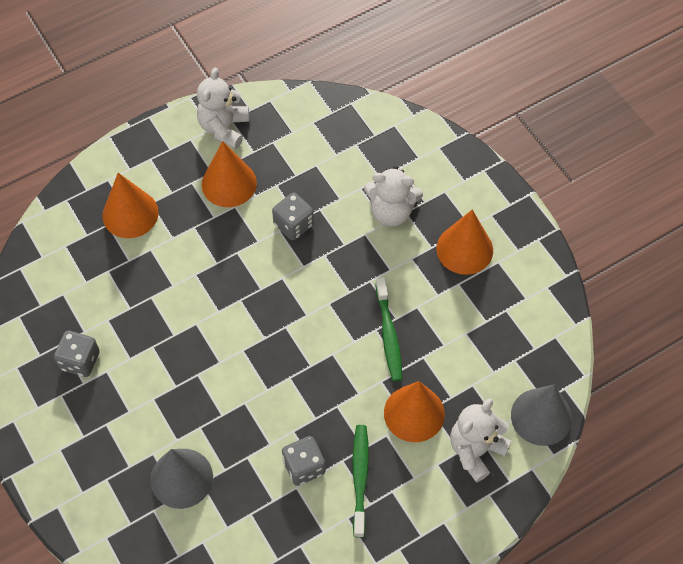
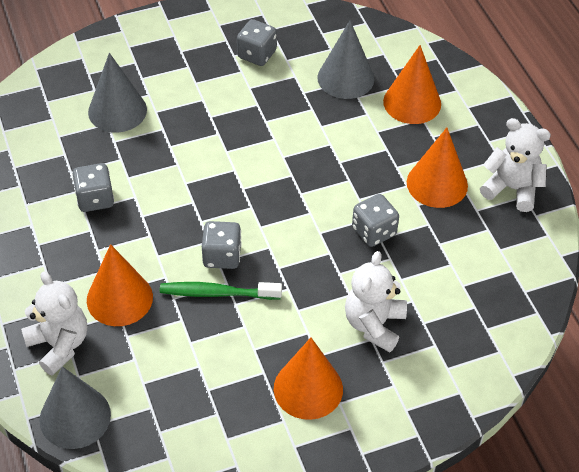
camera: 100 degrees right, 10 degrees down
(104, 274) = (345, 78): none -> grey cone
(347, 339) = (222, 256): none -> grey dice
(360, 477) = (67, 241): green toothbrush -> none

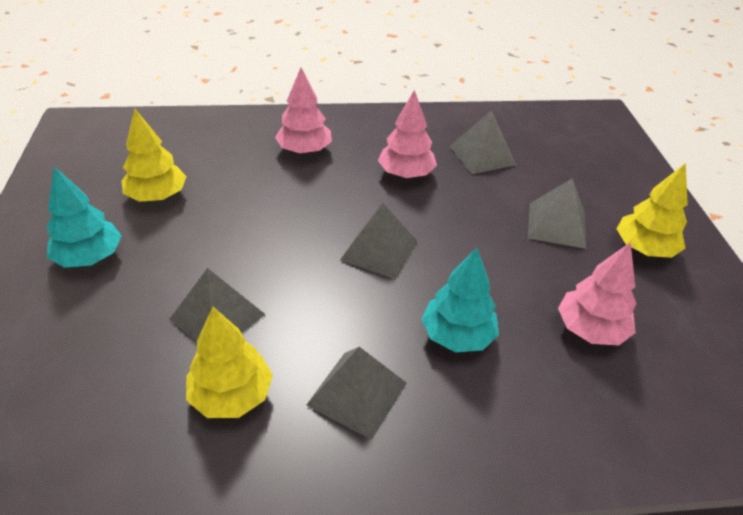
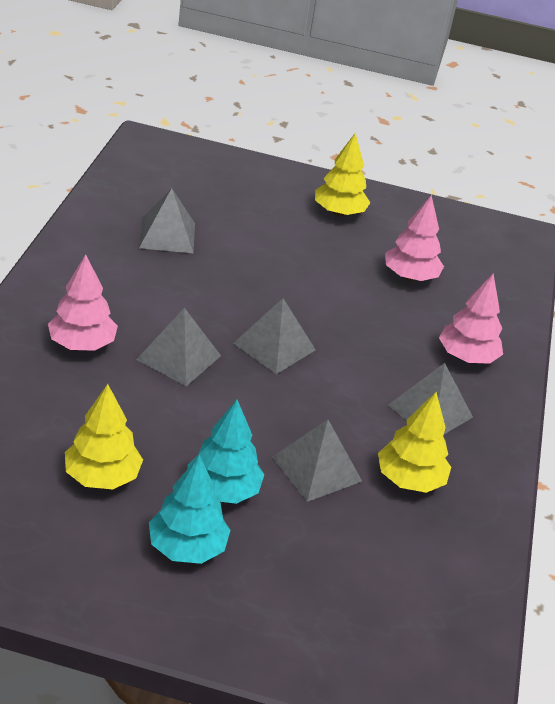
camera: 75 degrees left, 5 degrees down
(406, 174) = (168, 291): pink tree -> pink tree (466, 357)
(457, 336) = (392, 341): turquoise tree -> turquoise tree (223, 490)
(557, 225) = (290, 239): grey pyramid -> grey pyramid (179, 357)

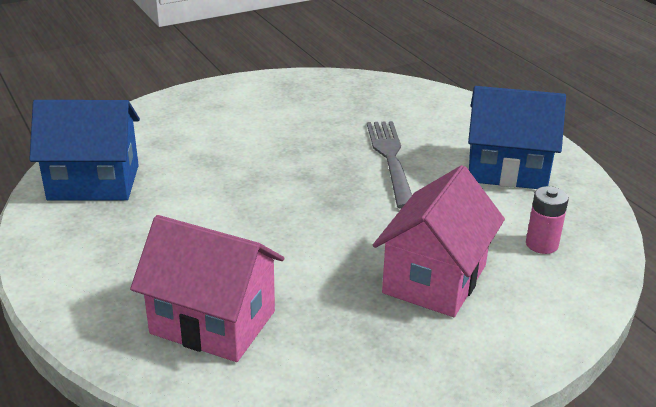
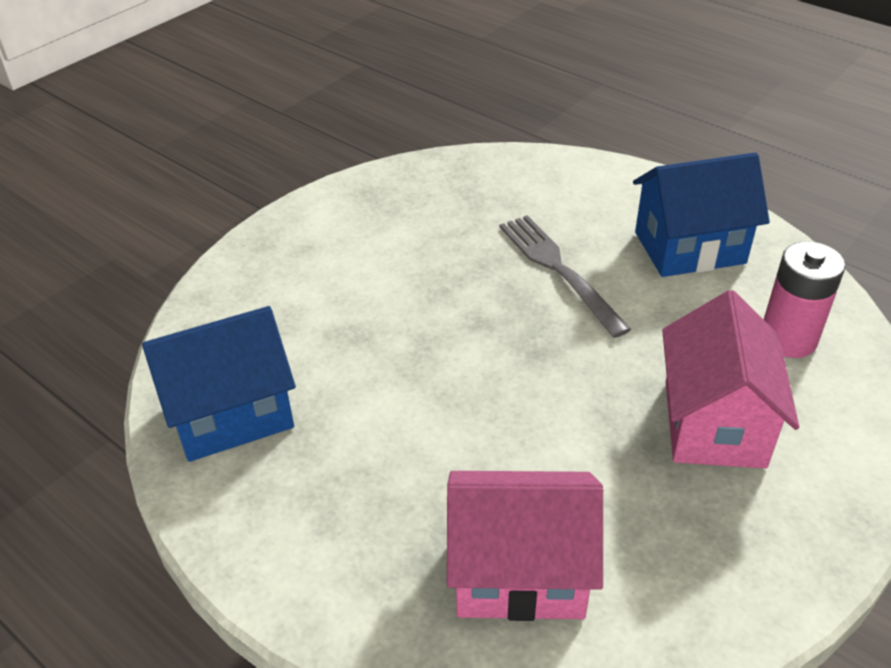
camera: 20 degrees left, 10 degrees up
(541, 244) = (788, 339): pink battery -> pink battery, size x1.51

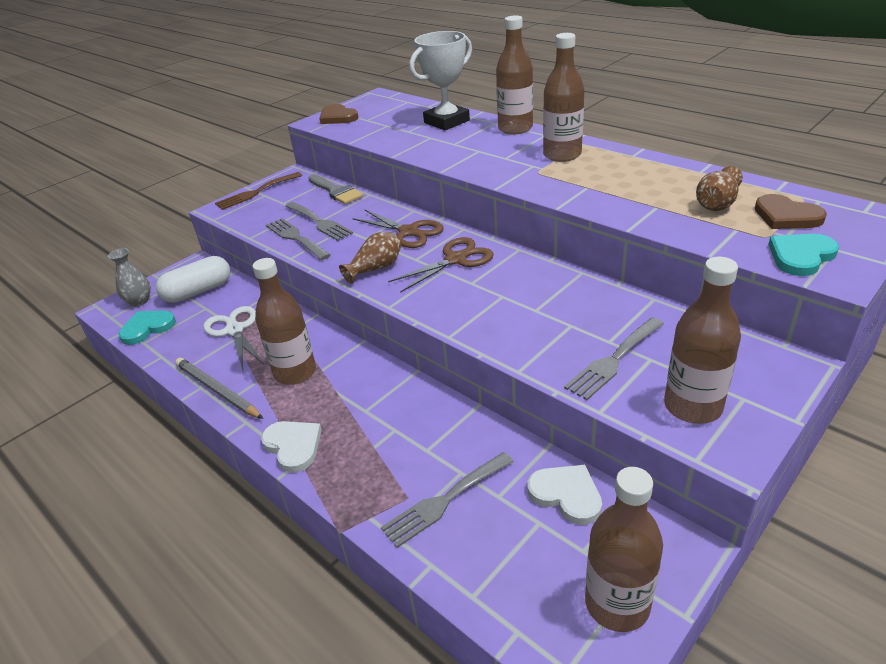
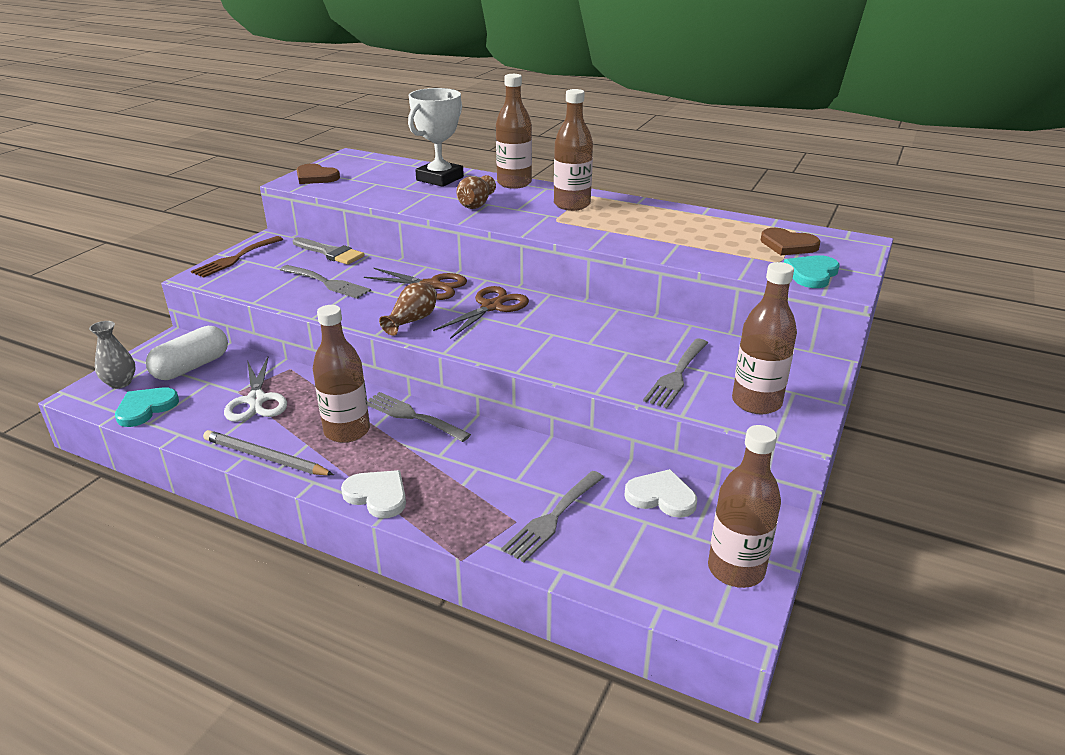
camera: 20 degrees left, 5 degrees down
(234, 330) = (256, 400): white scissors -> white scissors turned 150 degrees counterclockwise
(295, 238) = (308, 299): grey fork -> grey fork (412, 416)
(717, 203) = (728, 238): brown vase -> brown vase (476, 204)

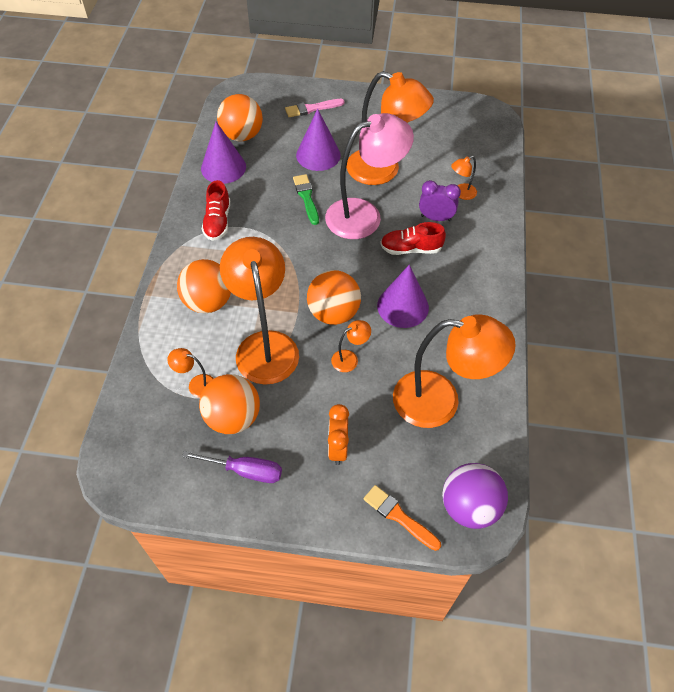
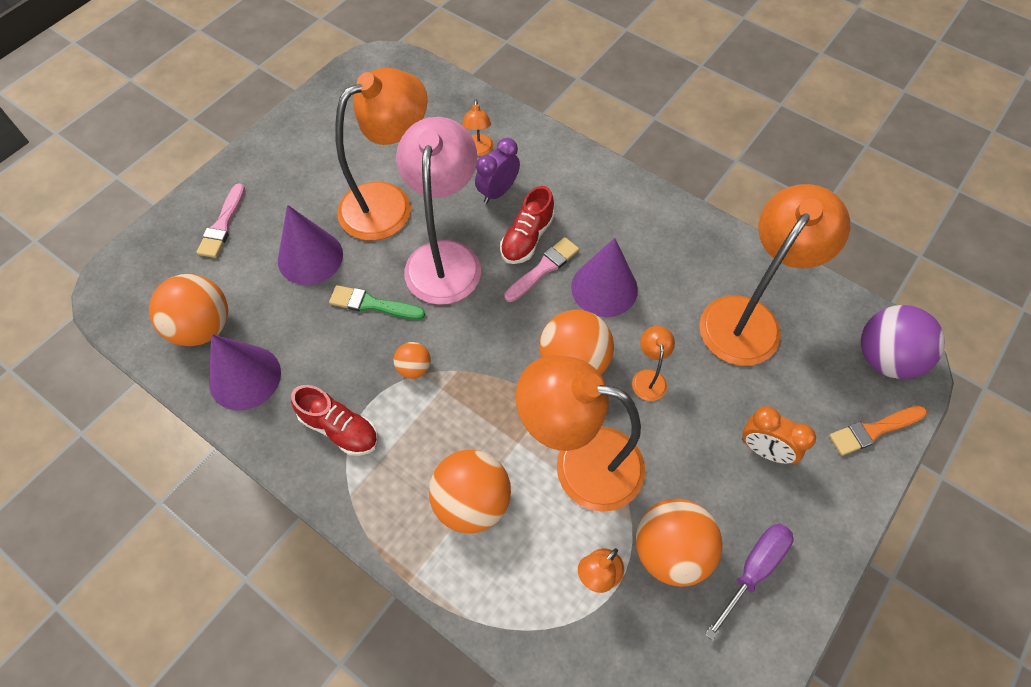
camera: 60 degrees left, 5 degrees up
(277, 236) = (414, 368): none -> orange ball
(393, 267) = (543, 268): none -> pink brush

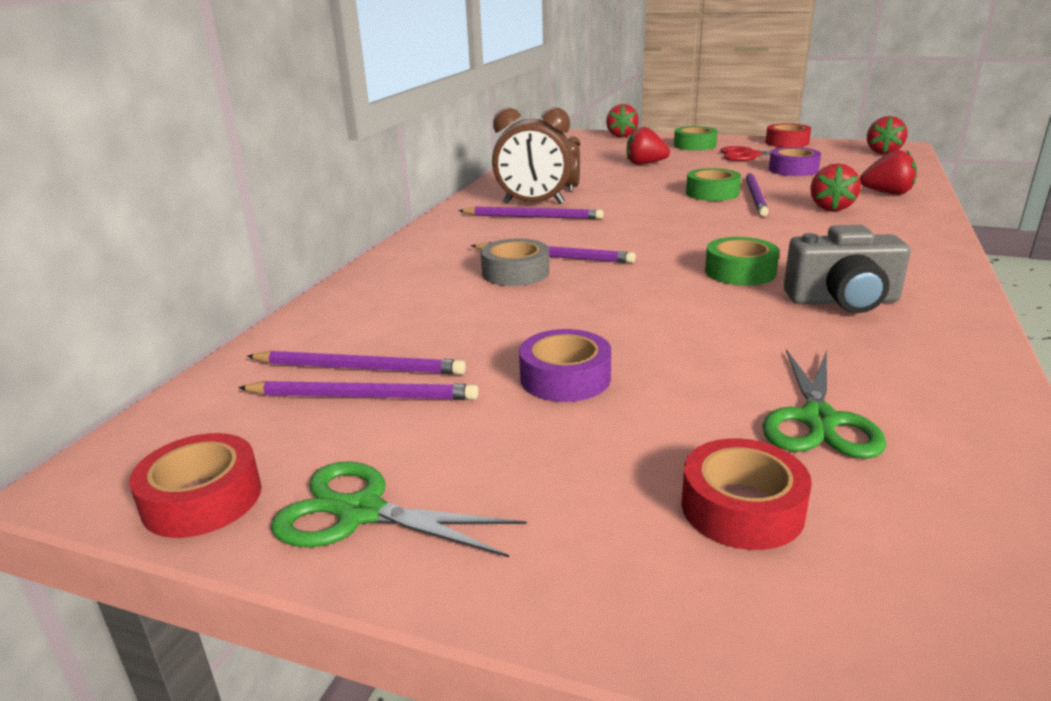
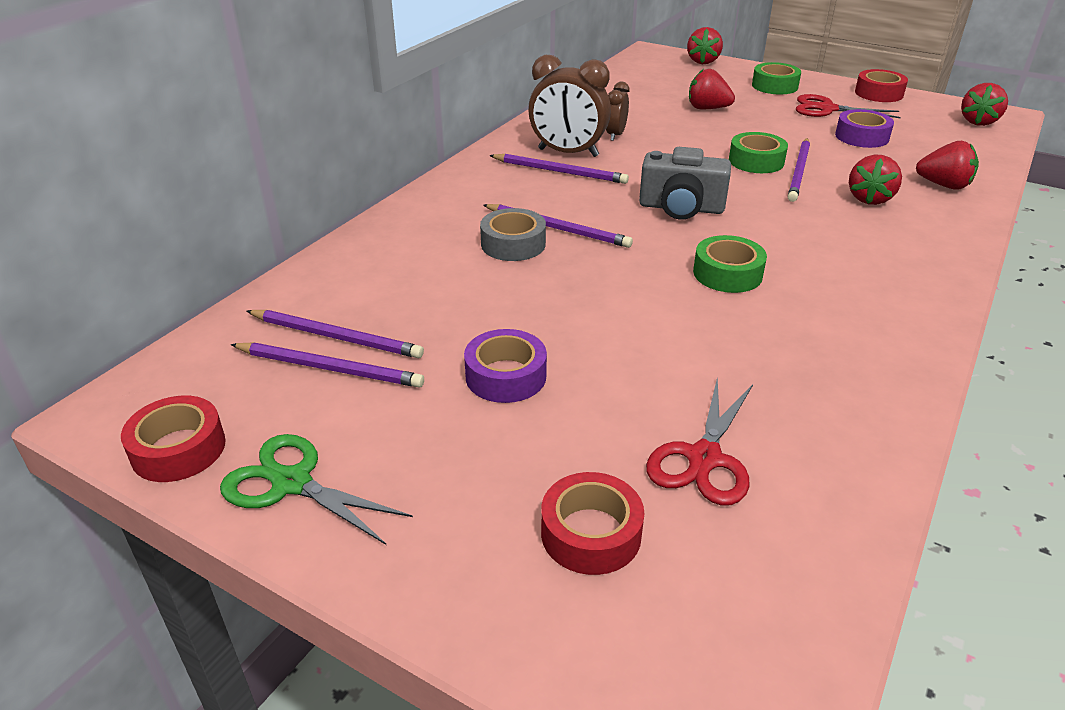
camera: 10 degrees right, 10 degrees up
(818, 420) = (704, 458): green scissors -> red scissors
(843, 301) = (807, 325): grey camera -> grey camera (681, 208)

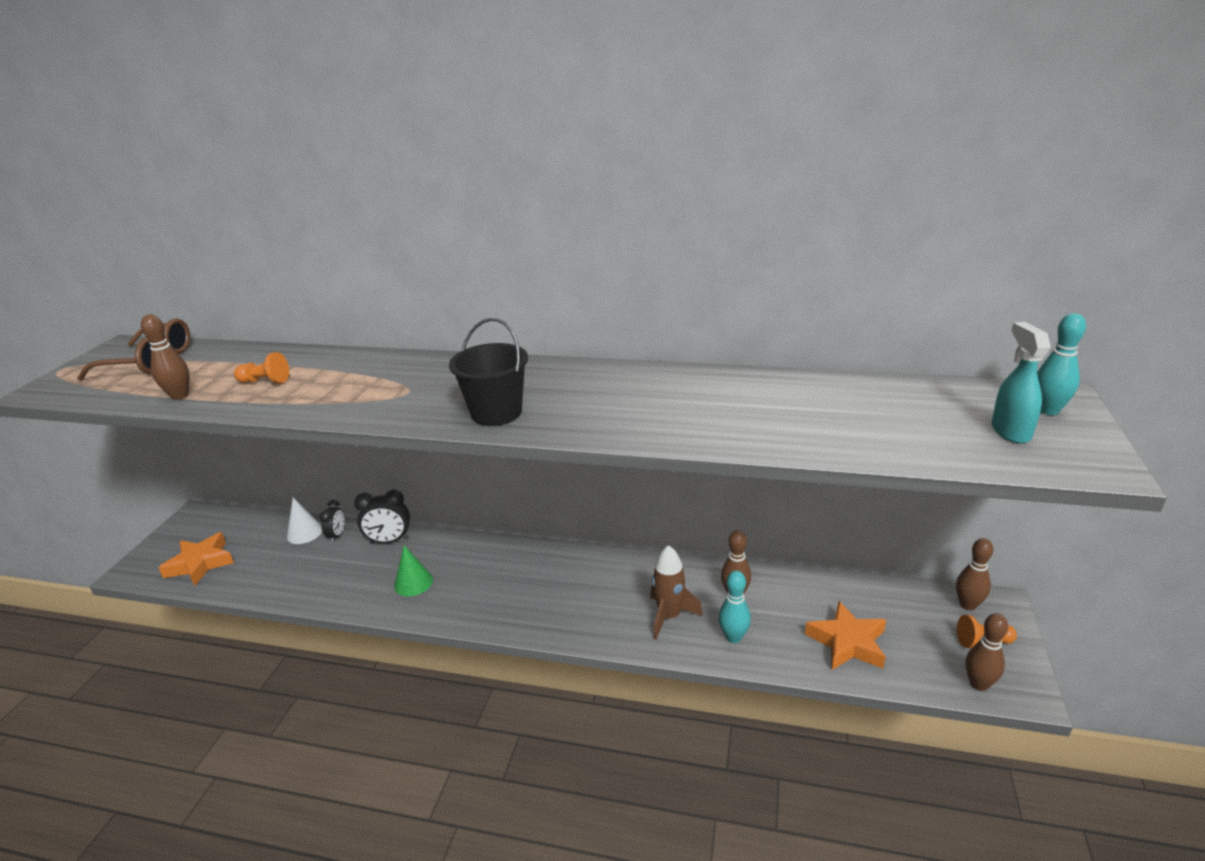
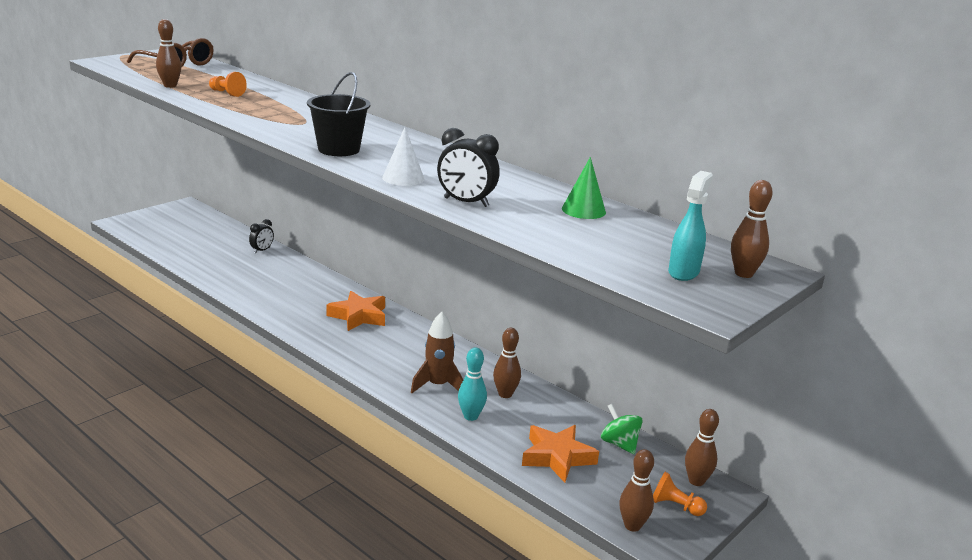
camera: 25 degrees right, 5 degrees down
(200, 563) = (163, 233): orange star -> orange star (358, 316)
(304, 532) = (243, 241): white cone -> white cone (403, 178)
(389, 541) = (292, 266): black clock -> black clock (466, 202)
(413, 582) = (282, 295): green cone -> green cone (583, 210)
(876, 598) = (619, 444): none -> green spinning top
(1048, 410) = (743, 274): turquoise bowling pin -> brown bowling pin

WHAT YOU NEED TO DO: Go through the lines above. Select every one that has the string "brown".

SOLUTION TO THIS EXERCISE:
(717, 203) = (728, 238): brown vase -> brown vase (476, 204)
(1048, 410) = (743, 274): turquoise bowling pin -> brown bowling pin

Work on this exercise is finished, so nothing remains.